Data in this exercise:
• • • • •
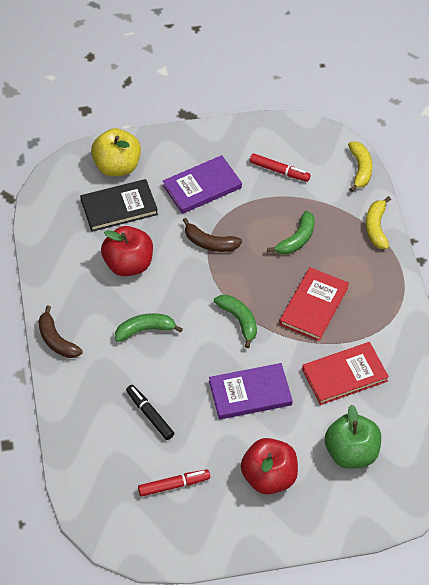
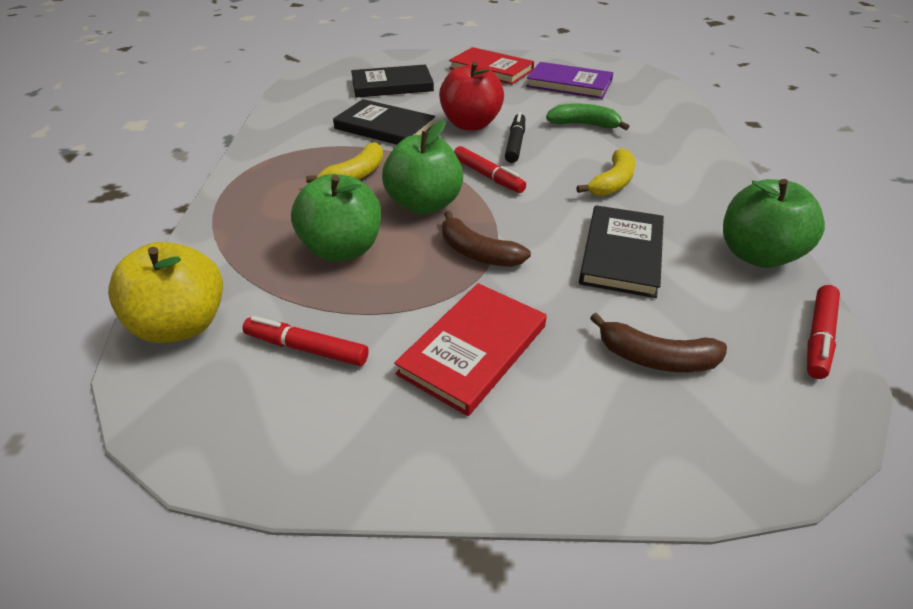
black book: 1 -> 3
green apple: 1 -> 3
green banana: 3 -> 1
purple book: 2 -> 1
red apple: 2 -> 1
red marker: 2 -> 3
• • • • •
Exercise aim:
Rewrite the data above exactly as given, but omit the images.

Exercise response:
black book: 1 -> 3
green apple: 1 -> 3
green banana: 3 -> 1
purple book: 2 -> 1
red apple: 2 -> 1
red marker: 2 -> 3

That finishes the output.